Please write out exactly the lines of the data below from the line holding "(402, 327) = (414, 366): none" through the line holding "(453, 514) = (432, 523): grey", and leave out the rest.

———

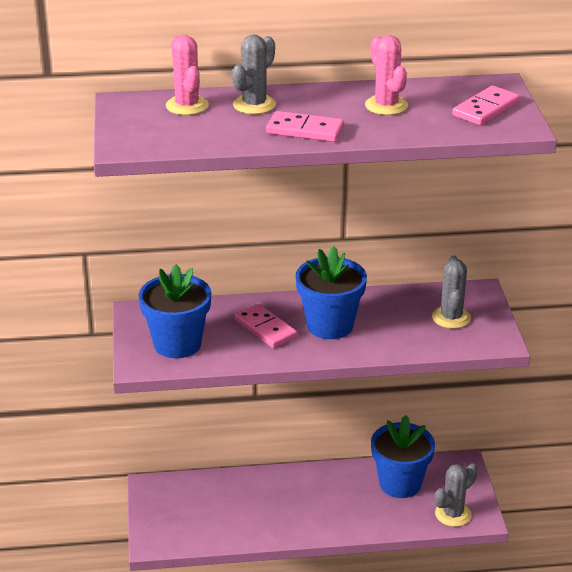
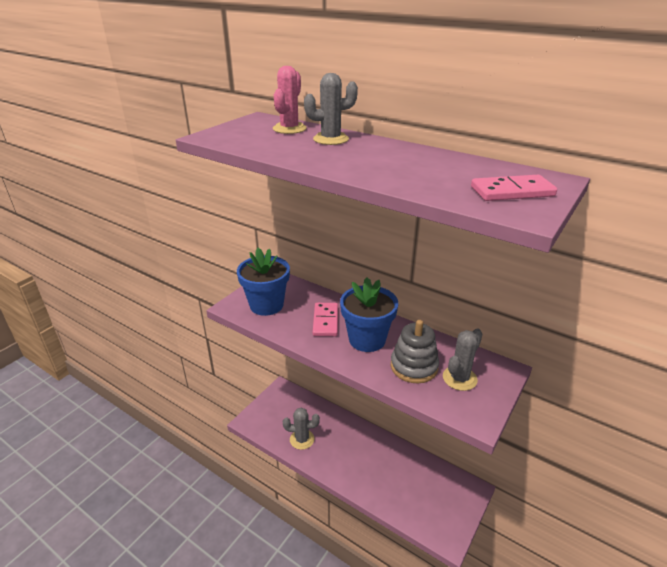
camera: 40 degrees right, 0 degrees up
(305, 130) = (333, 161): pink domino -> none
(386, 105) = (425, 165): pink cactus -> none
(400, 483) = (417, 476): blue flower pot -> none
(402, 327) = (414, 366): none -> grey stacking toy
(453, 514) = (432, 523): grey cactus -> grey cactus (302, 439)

———

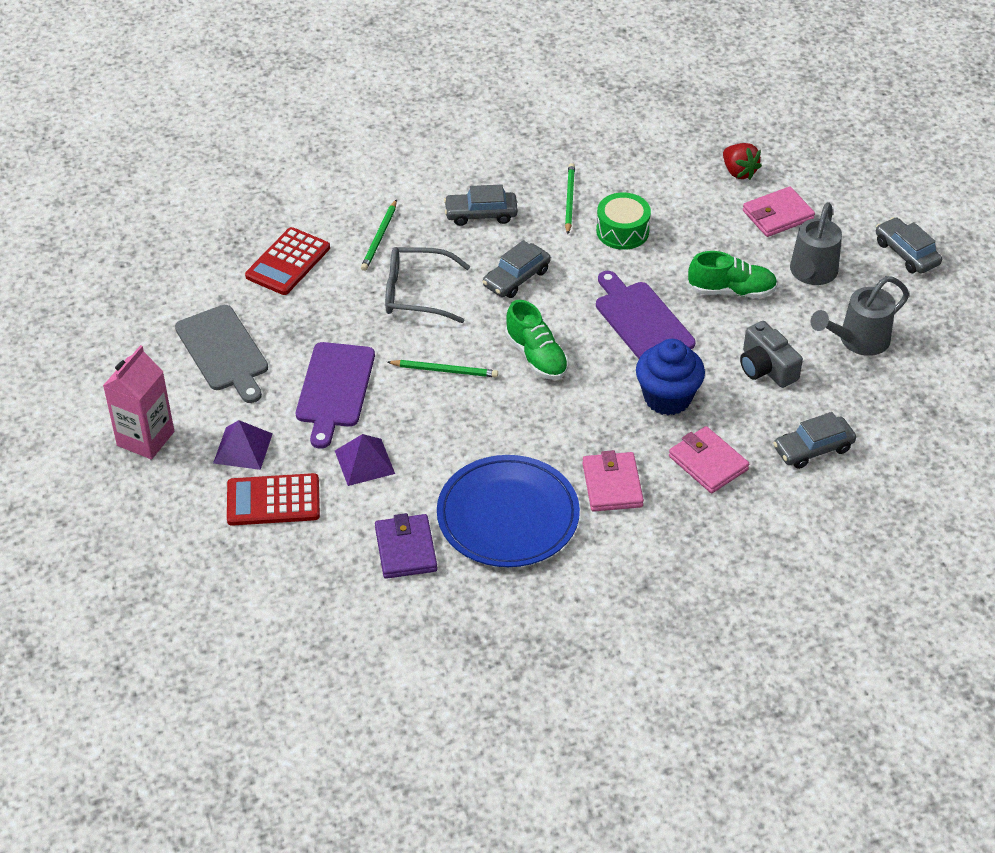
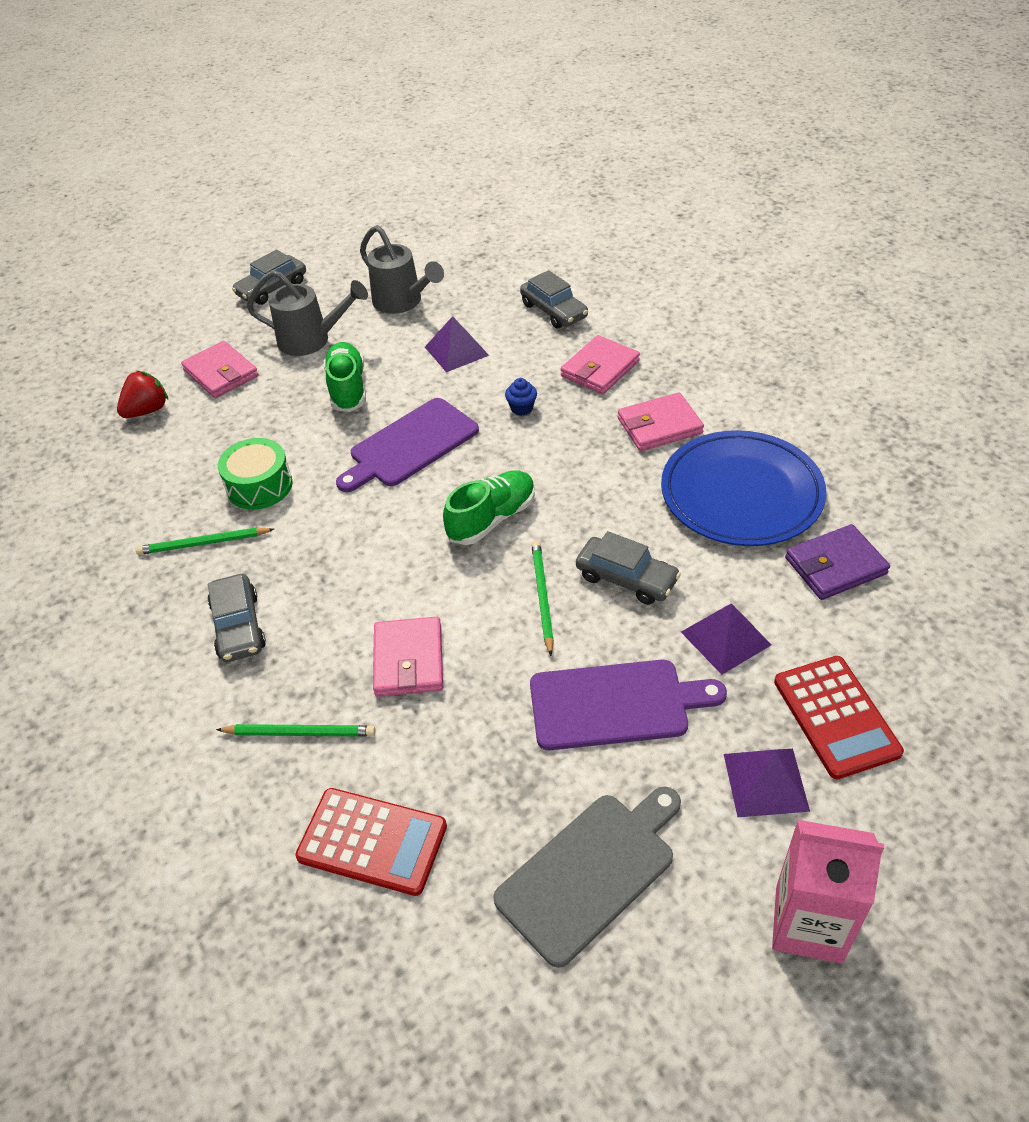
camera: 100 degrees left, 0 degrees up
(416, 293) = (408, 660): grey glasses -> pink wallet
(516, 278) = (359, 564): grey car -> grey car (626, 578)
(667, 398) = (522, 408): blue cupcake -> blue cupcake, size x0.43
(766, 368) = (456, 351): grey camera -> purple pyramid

———

**Written solution:**
(402, 327) = (414, 366): none -> grey stacking toy
(453, 514) = (432, 523): grey cactus -> grey cactus (302, 439)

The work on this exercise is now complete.